(Beginning of Records to process)

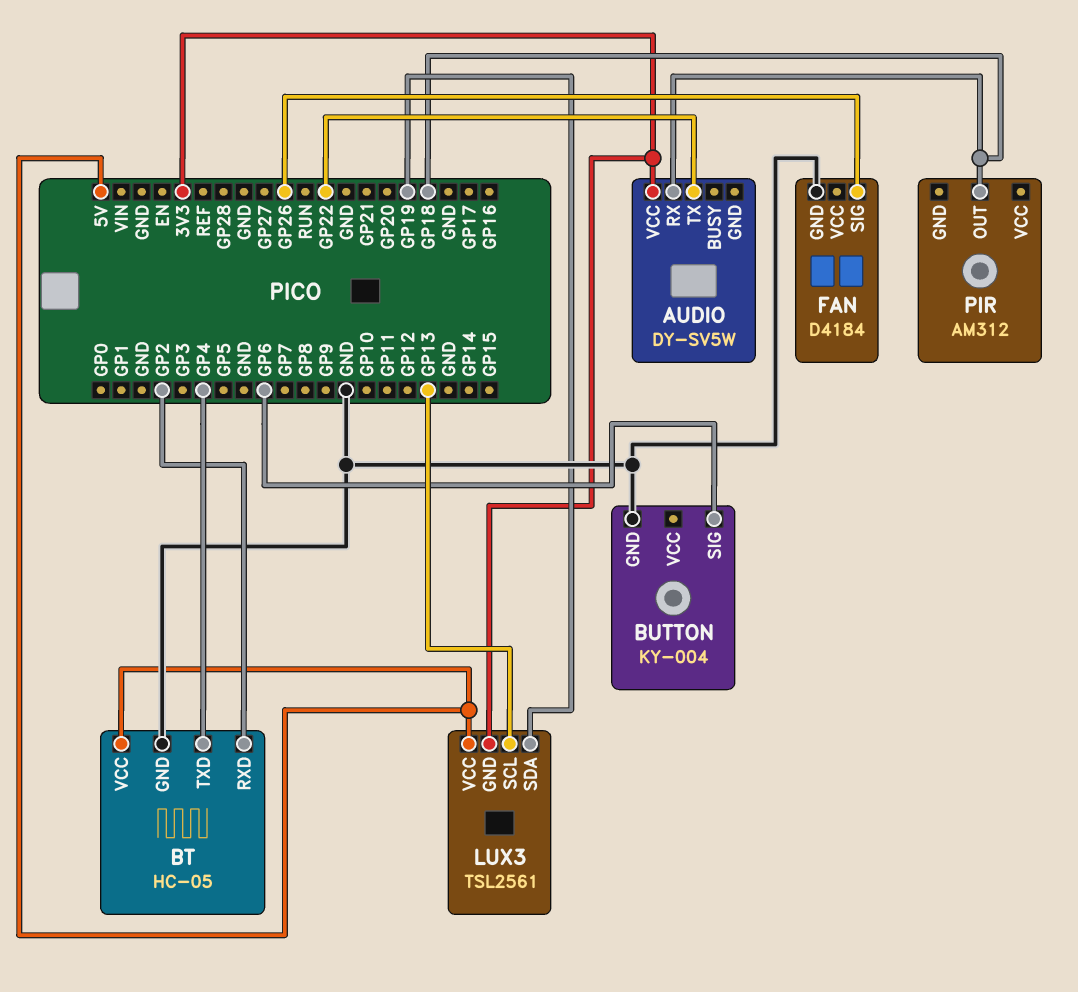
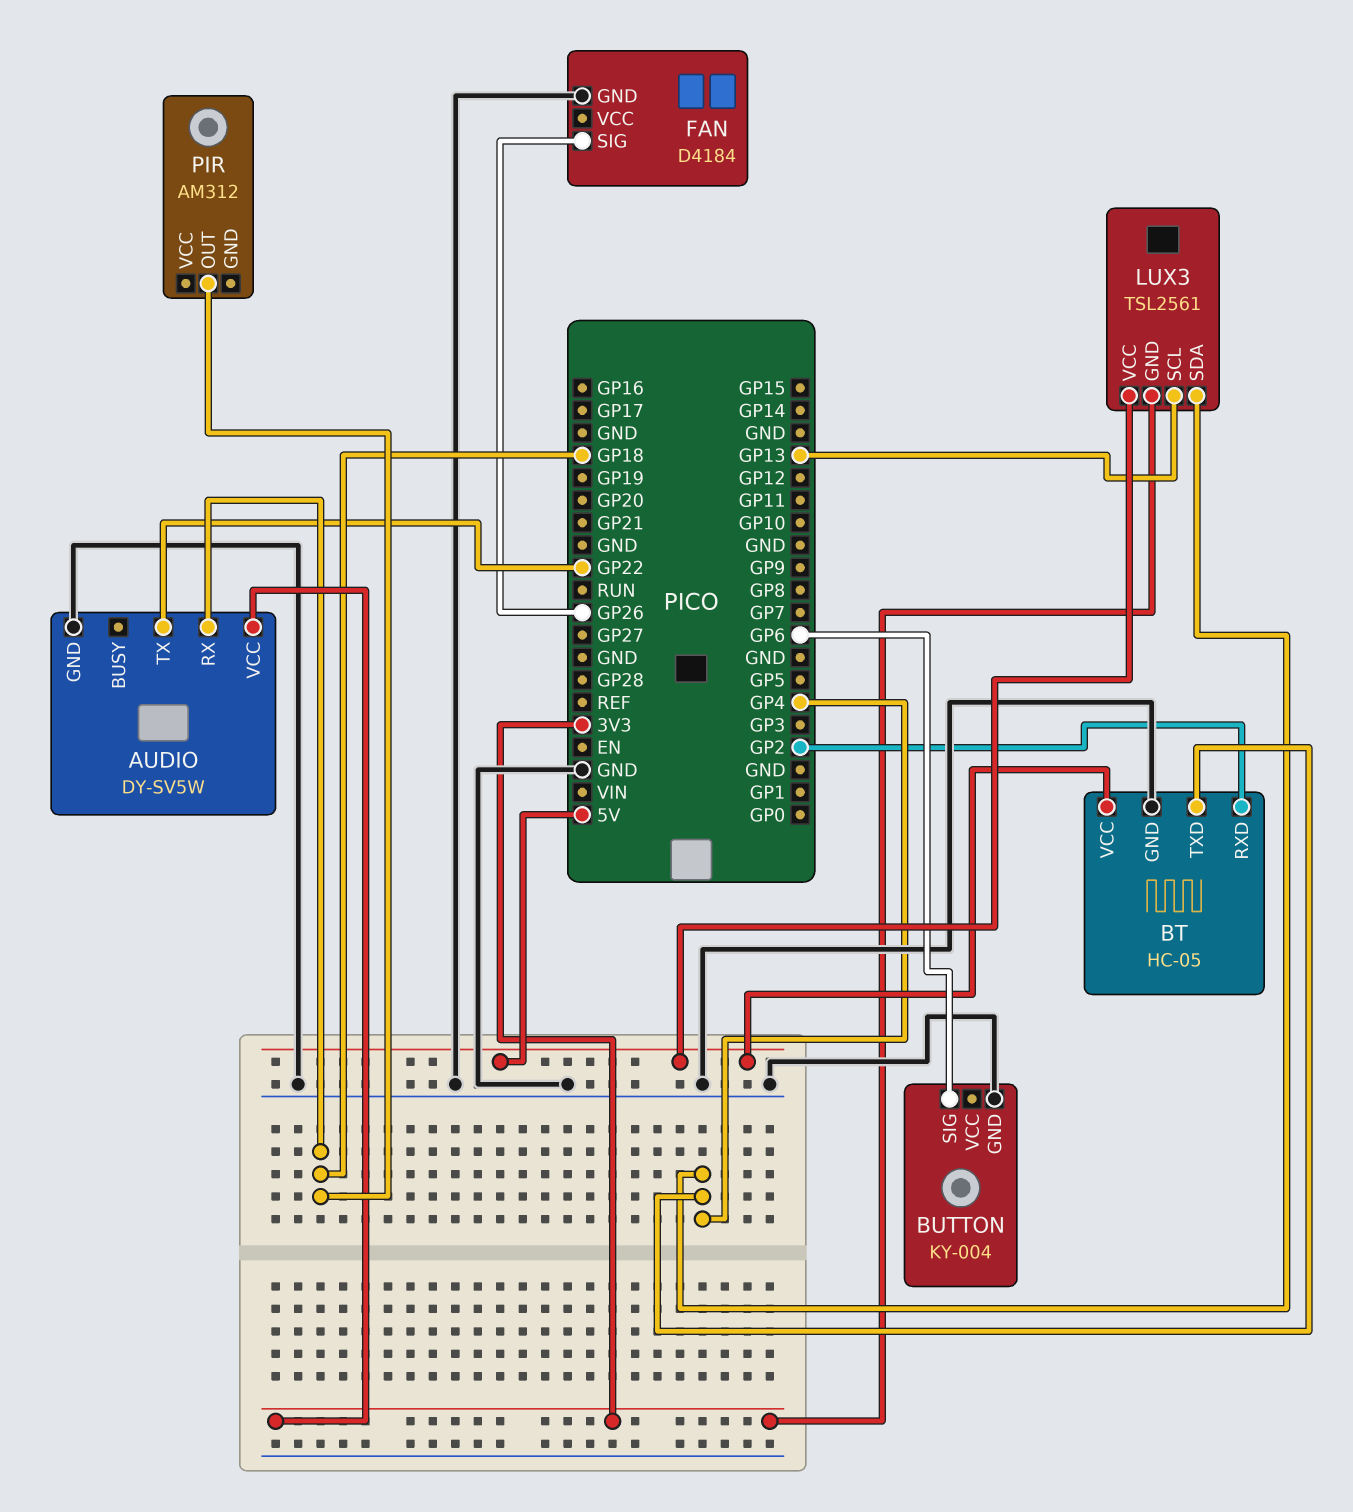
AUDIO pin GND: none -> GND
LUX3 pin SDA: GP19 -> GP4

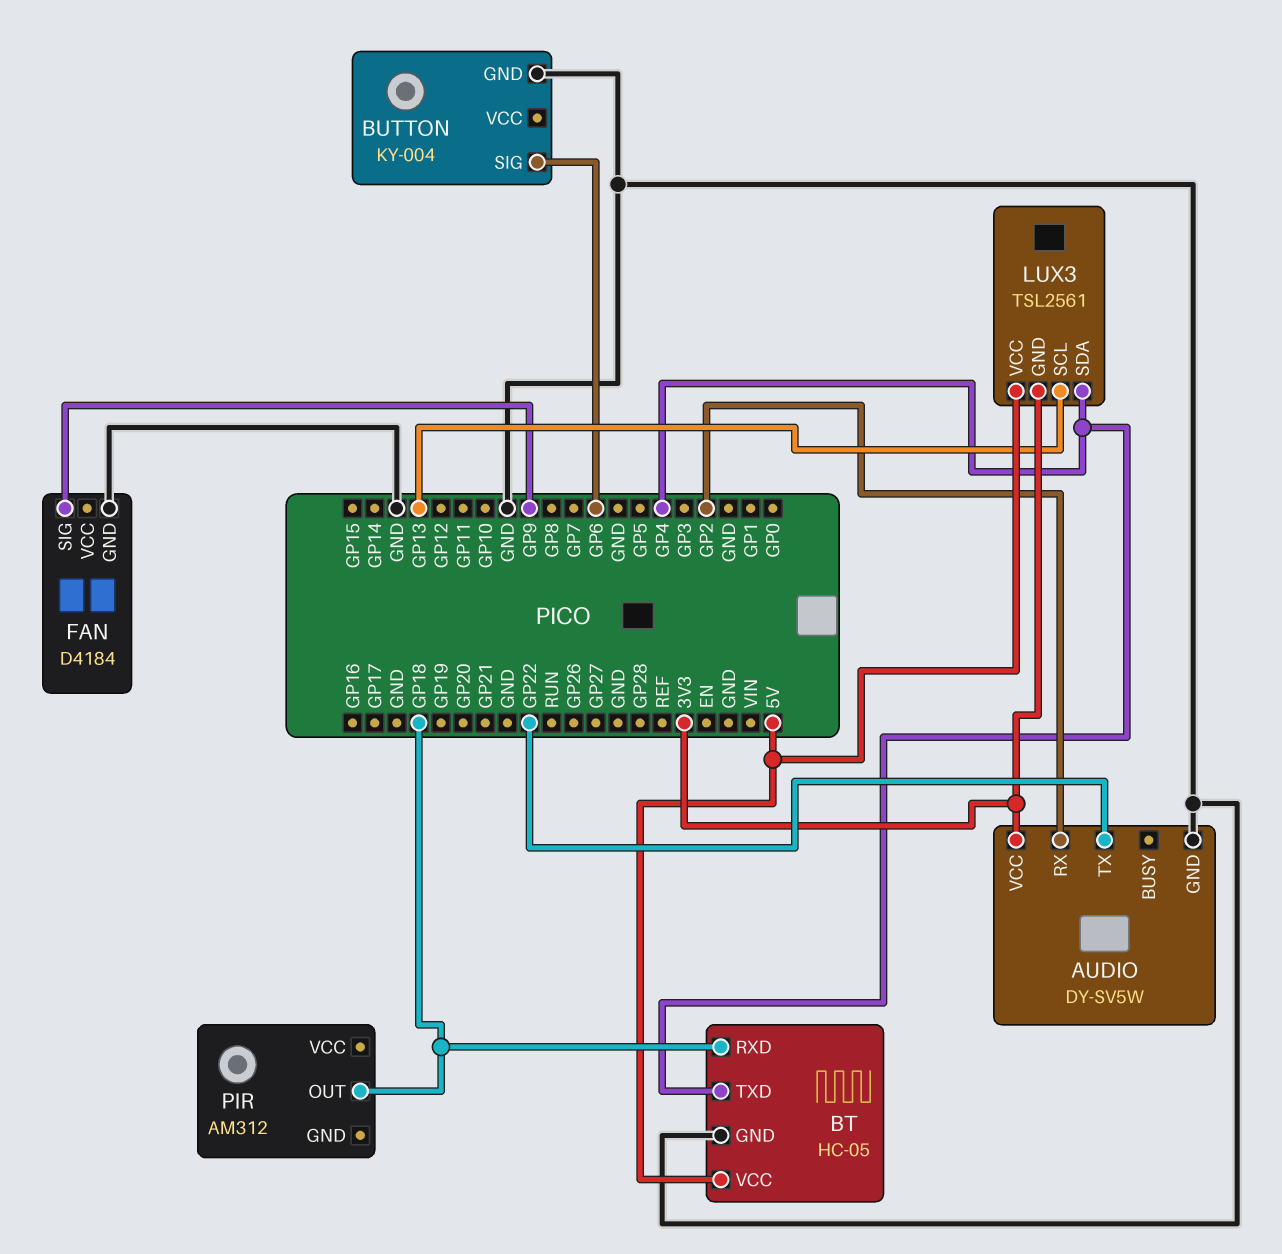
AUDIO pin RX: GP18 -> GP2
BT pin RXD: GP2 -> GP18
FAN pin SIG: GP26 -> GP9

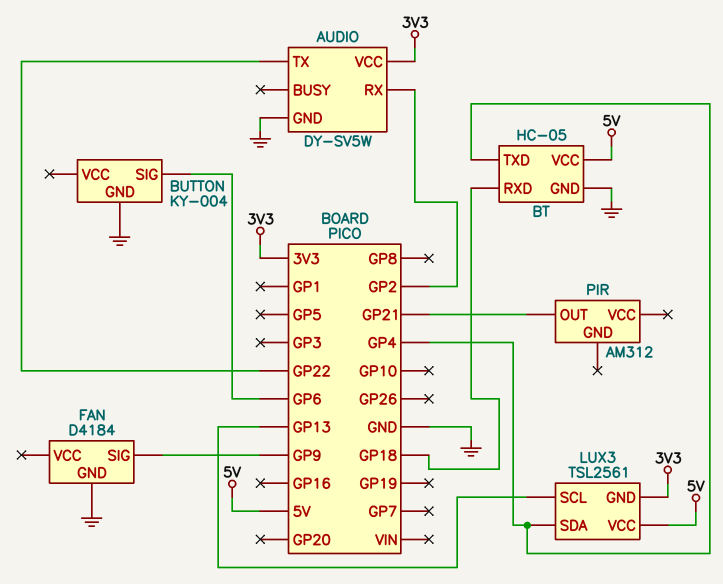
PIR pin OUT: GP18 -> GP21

(End of Records to process)
(Beginning of Records to process)

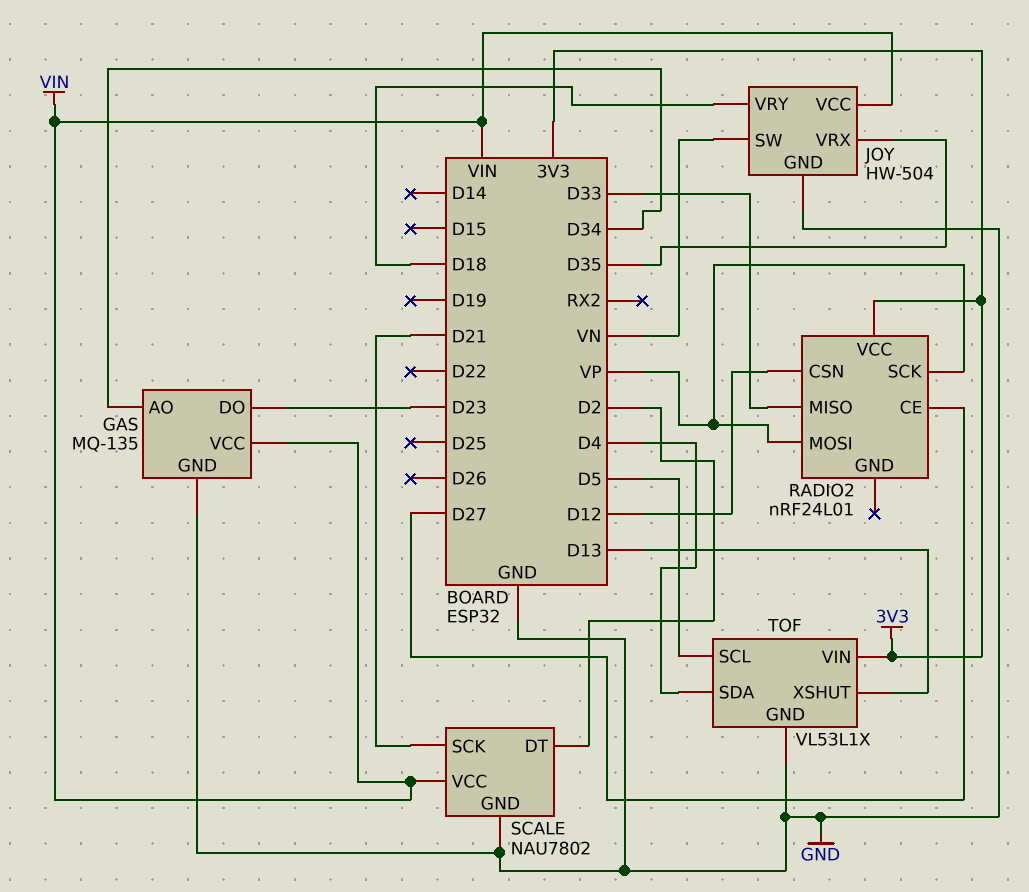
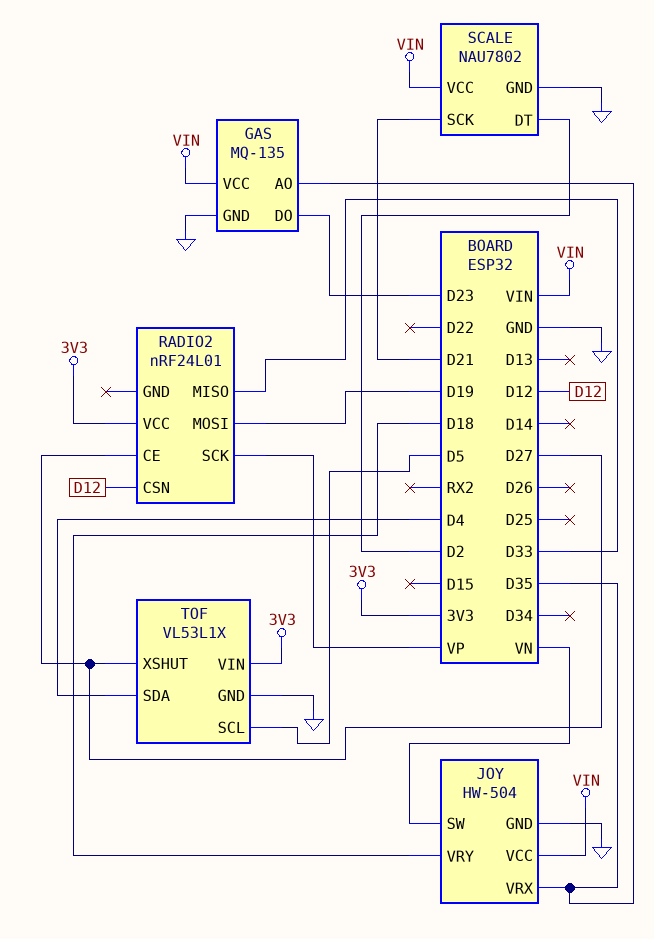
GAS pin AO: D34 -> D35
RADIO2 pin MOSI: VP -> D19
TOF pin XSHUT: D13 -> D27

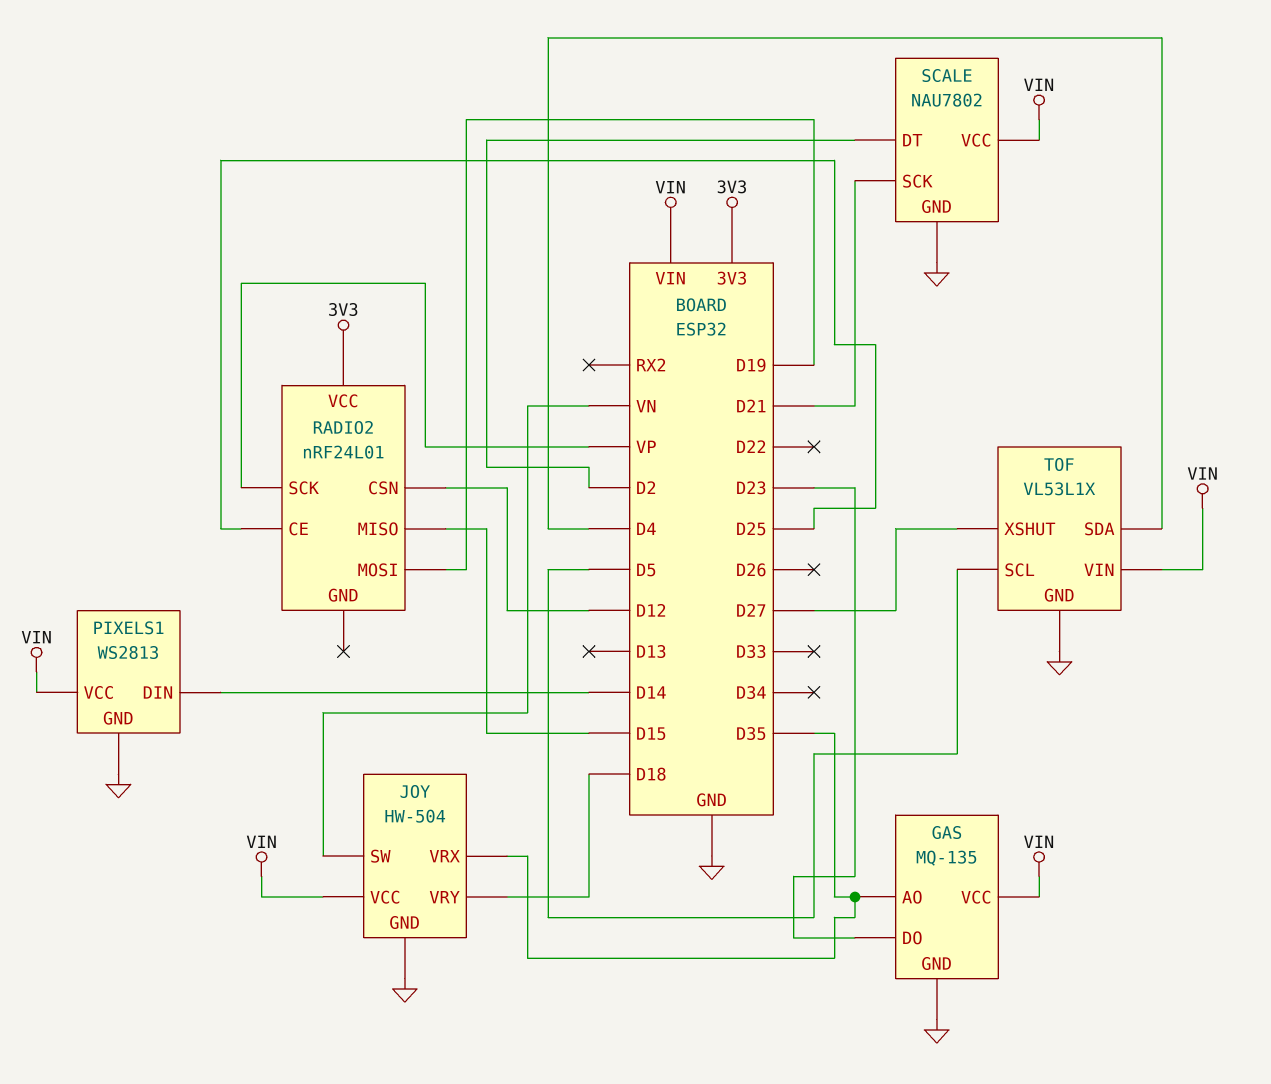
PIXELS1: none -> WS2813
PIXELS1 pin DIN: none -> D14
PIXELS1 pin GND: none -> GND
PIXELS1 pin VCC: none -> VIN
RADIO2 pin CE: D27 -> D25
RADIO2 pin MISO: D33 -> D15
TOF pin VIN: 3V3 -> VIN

(End of Records to process)

> **Problem statement**
Copy only the lines above from the one containing "AUDIO pin GND: none -> GND" through the one containing "PIR pin OUT: GP18 -> GP21", both included. Leave out the pictures.

> **Final answer**
AUDIO pin GND: none -> GND
LUX3 pin SDA: GP19 -> GP4

AUDIO pin RX: GP18 -> GP2
BT pin RXD: GP2 -> GP18
FAN pin SIG: GP26 -> GP9

PIR pin OUT: GP18 -> GP21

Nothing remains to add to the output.